* What you need to do:
A verbatim copy of the line containing "R203: 2.2k (PWR, VA) -> none" and all lines after it, up to and including the final line of the records, is the only acceptable output.

____________

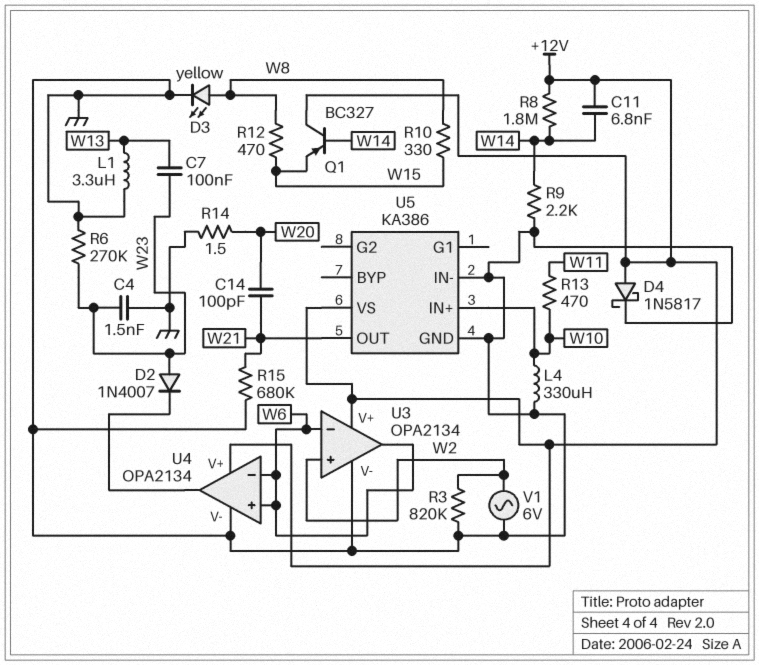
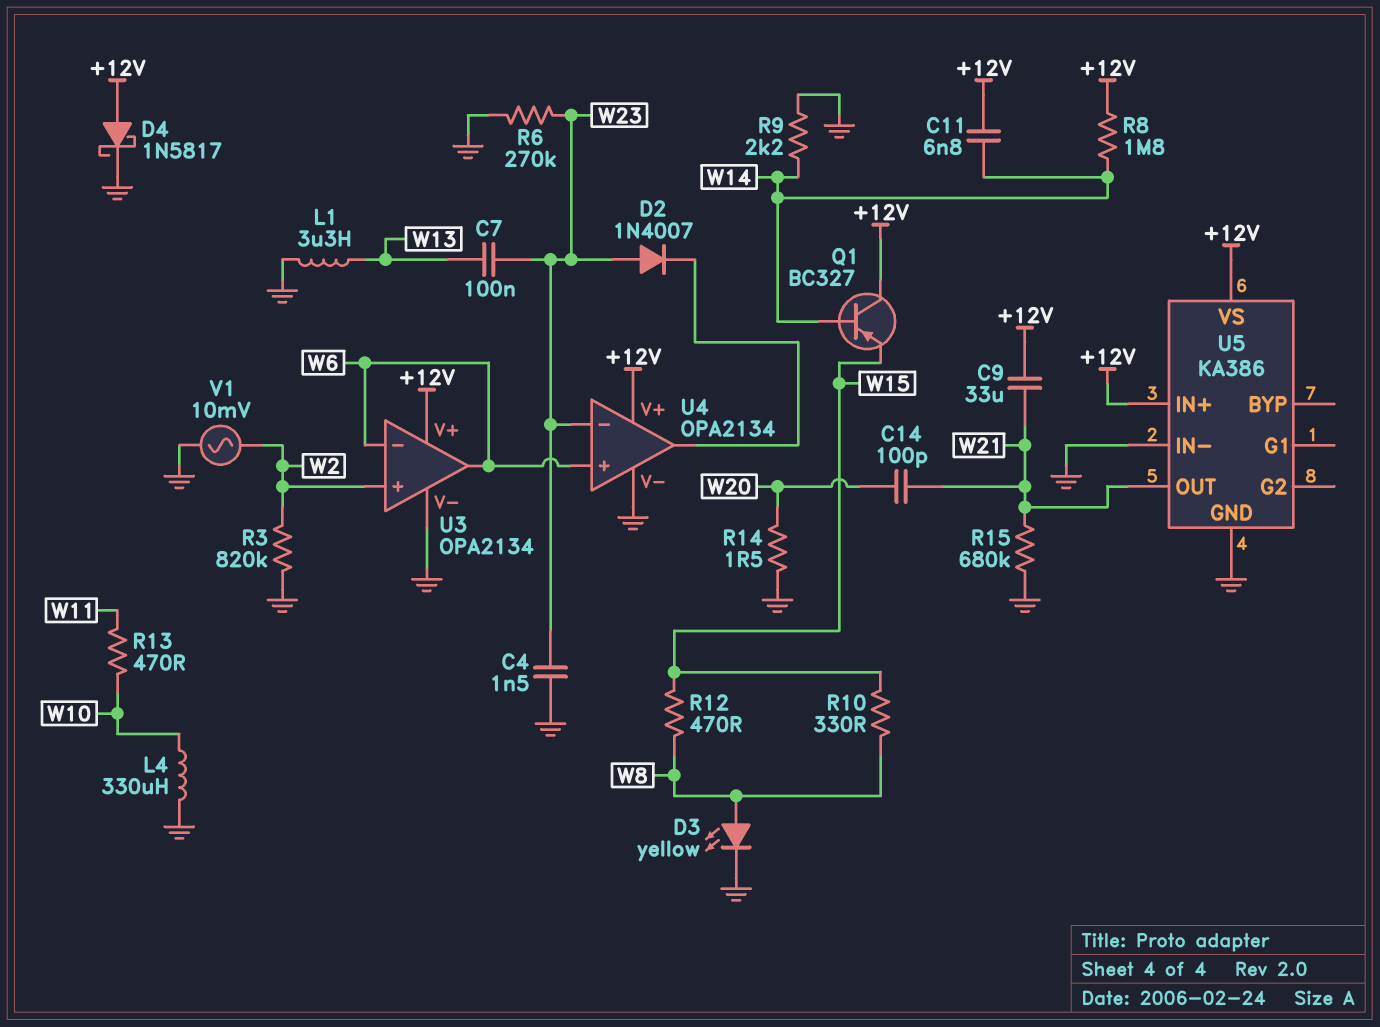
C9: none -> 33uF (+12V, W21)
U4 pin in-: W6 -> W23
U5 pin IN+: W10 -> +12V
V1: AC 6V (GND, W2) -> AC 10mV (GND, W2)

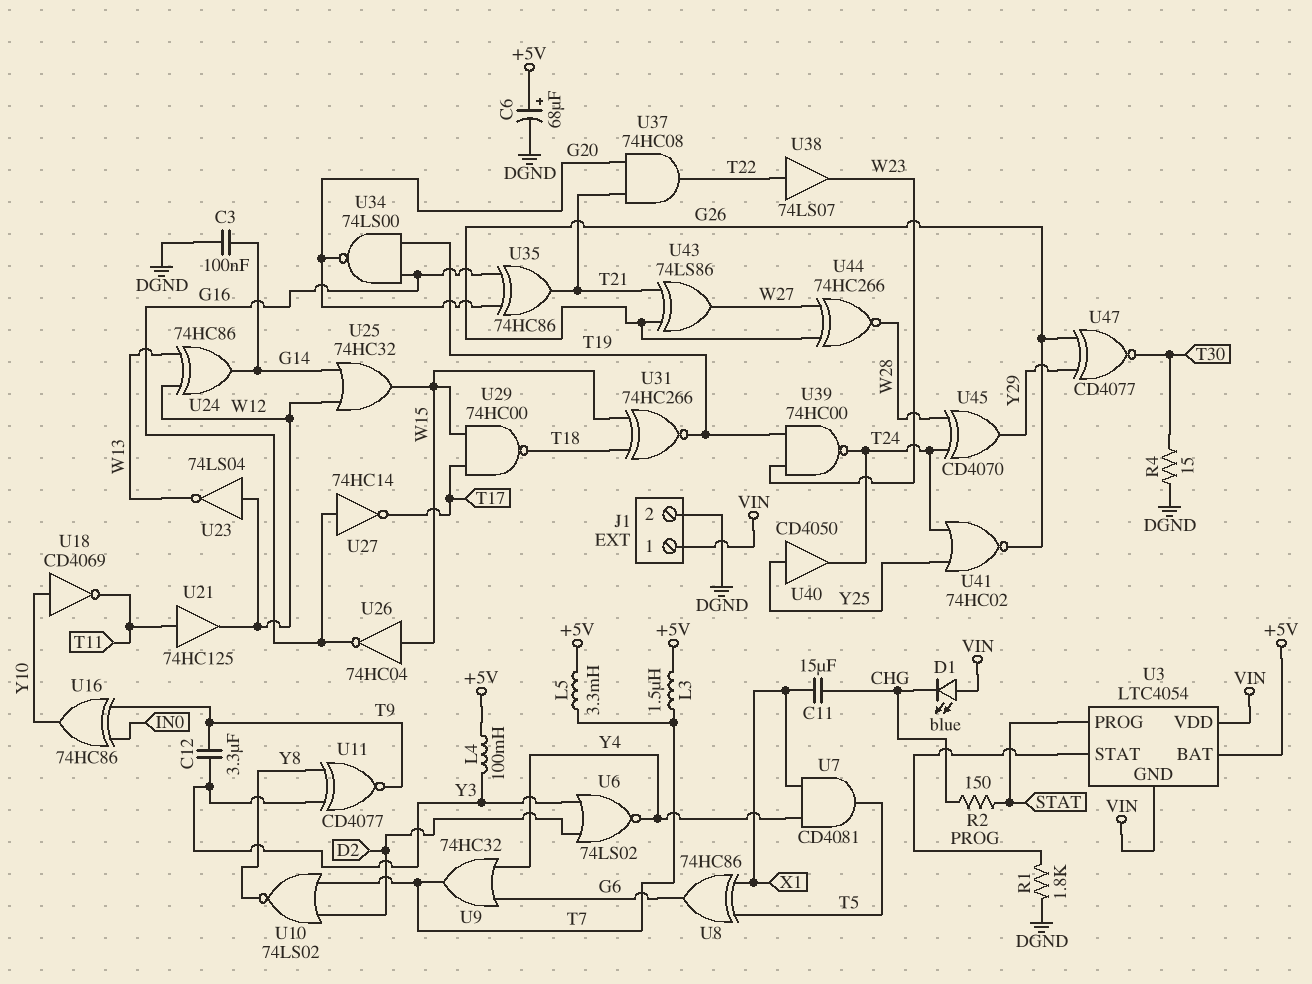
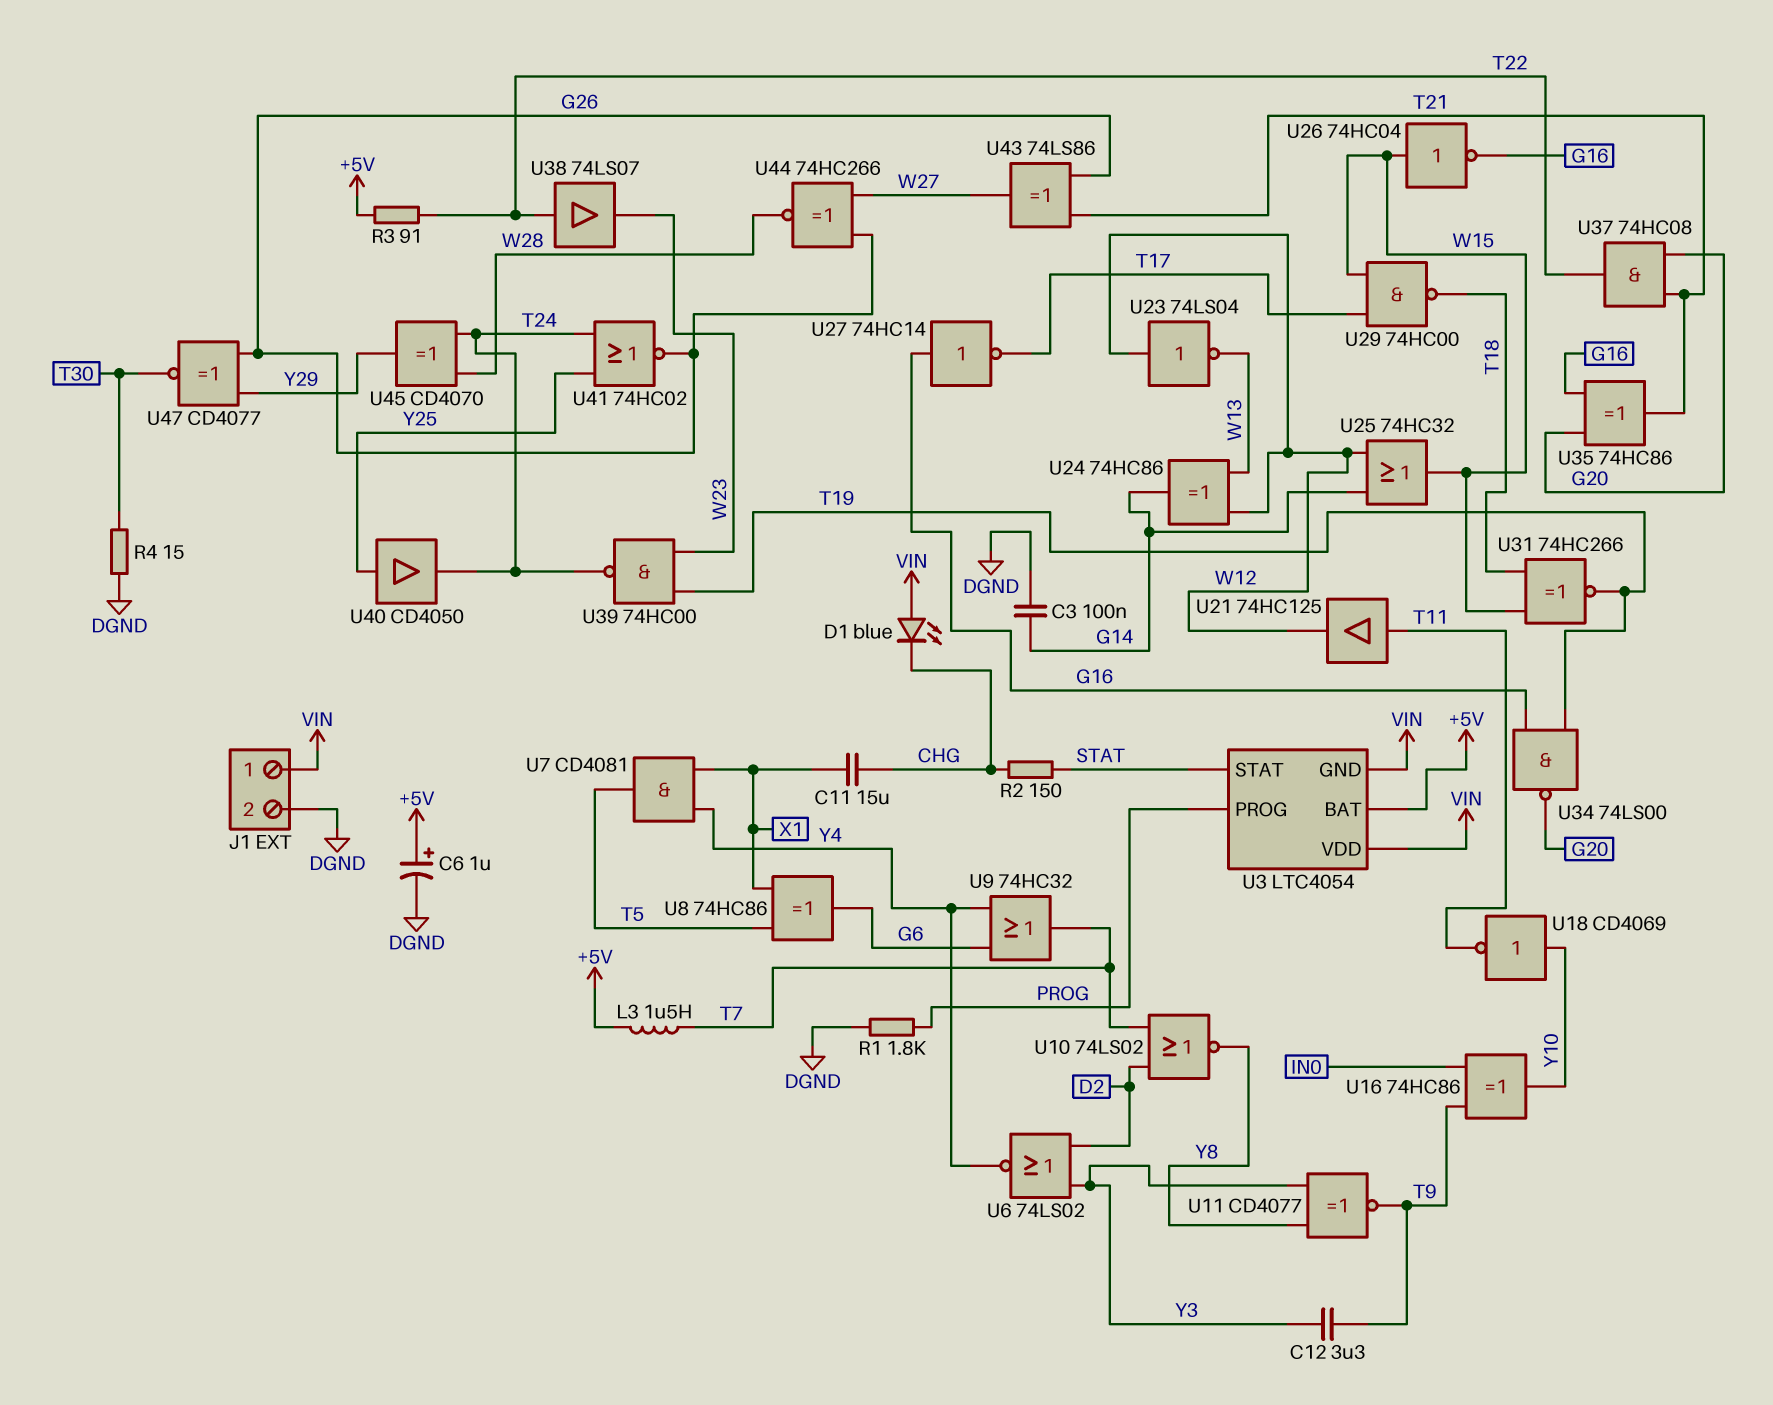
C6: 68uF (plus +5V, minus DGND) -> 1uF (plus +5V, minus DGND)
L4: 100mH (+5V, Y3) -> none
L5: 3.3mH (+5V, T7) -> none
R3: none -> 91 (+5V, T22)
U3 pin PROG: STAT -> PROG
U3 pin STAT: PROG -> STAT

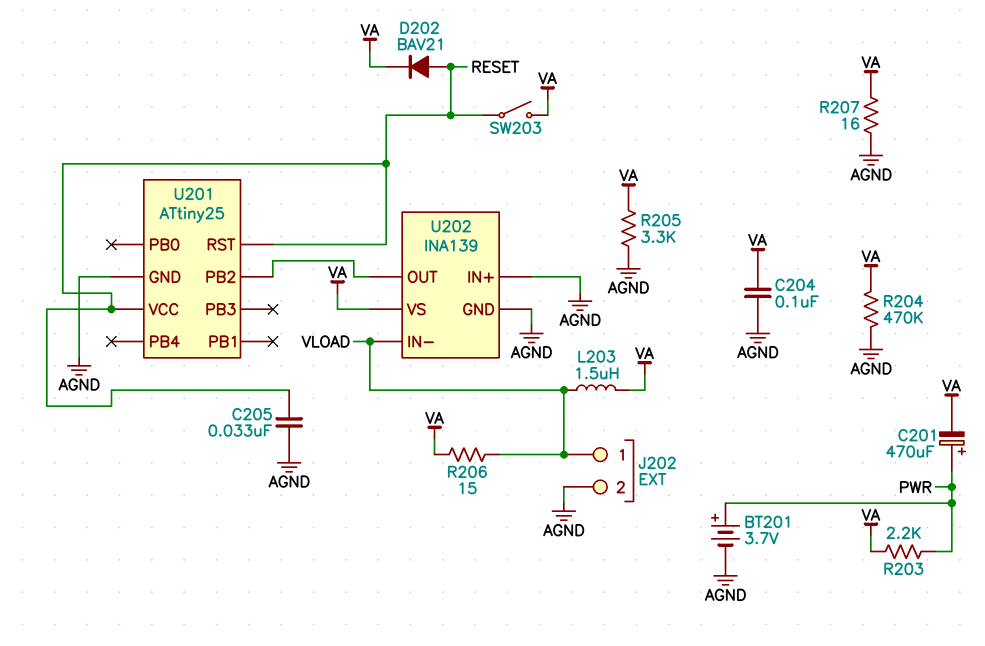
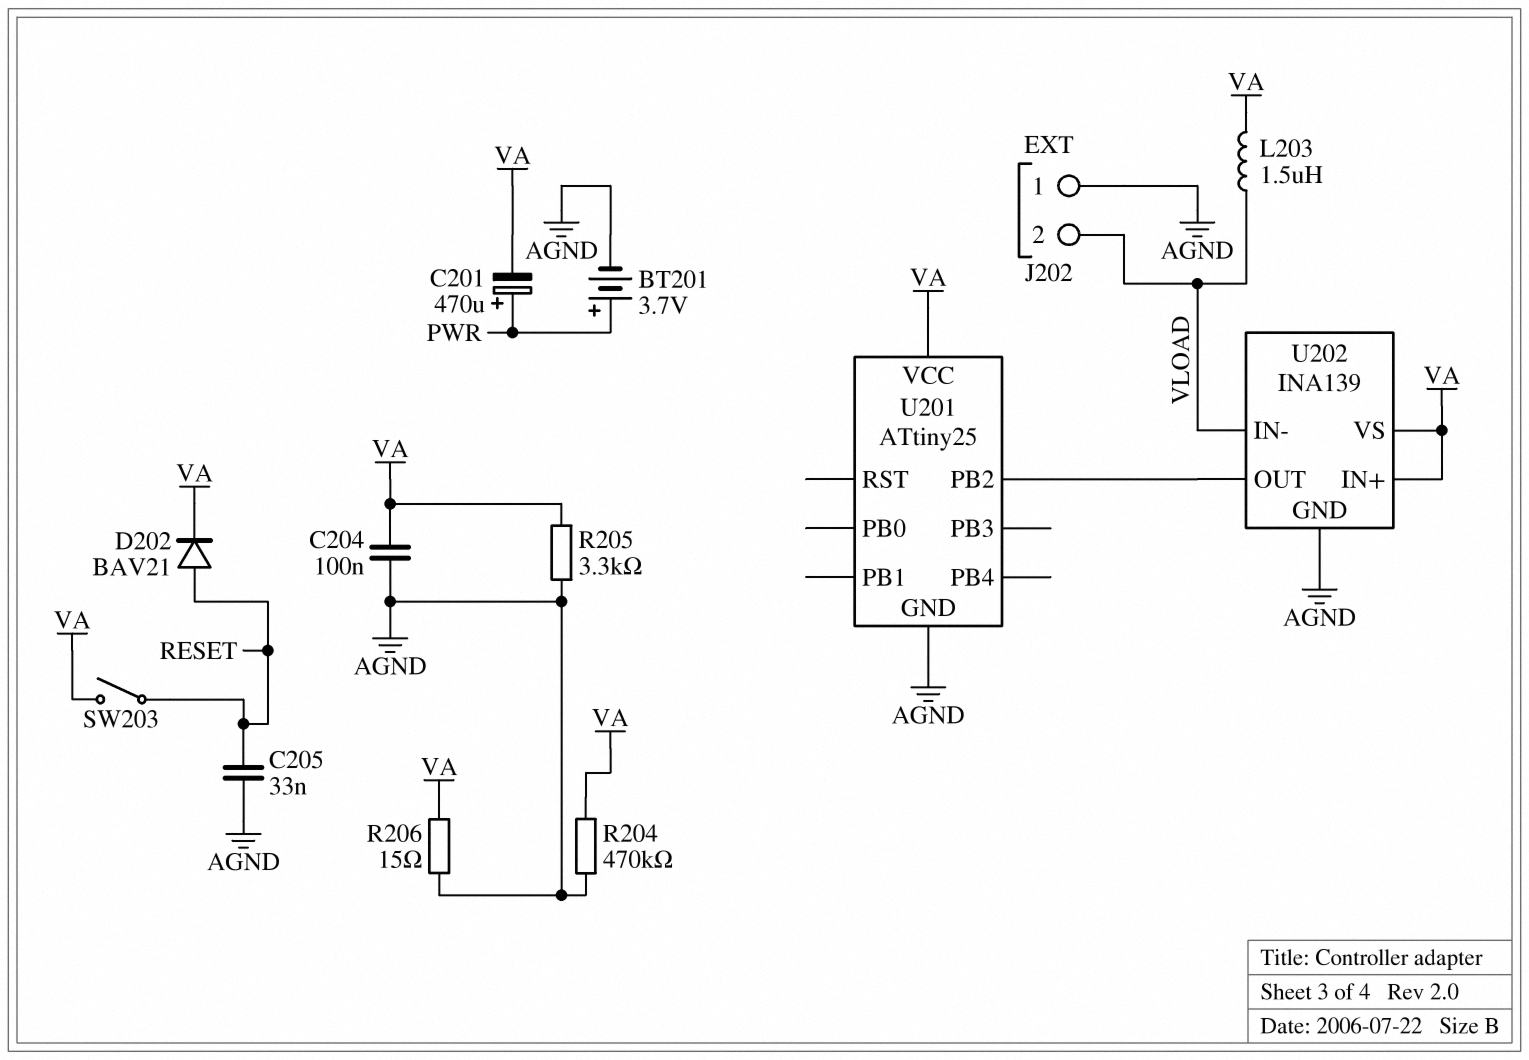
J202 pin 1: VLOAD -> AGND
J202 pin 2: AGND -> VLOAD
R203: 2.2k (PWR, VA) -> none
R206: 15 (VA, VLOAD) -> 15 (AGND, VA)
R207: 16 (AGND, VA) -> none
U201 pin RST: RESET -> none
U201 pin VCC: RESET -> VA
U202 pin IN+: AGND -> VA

____________

* Answer for this exercise:
R203: 2.2k (PWR, VA) -> none
R206: 15 (VA, VLOAD) -> 15 (AGND, VA)
R207: 16 (AGND, VA) -> none
U201 pin RST: RESET -> none
U201 pin VCC: RESET -> VA
U202 pin IN+: AGND -> VA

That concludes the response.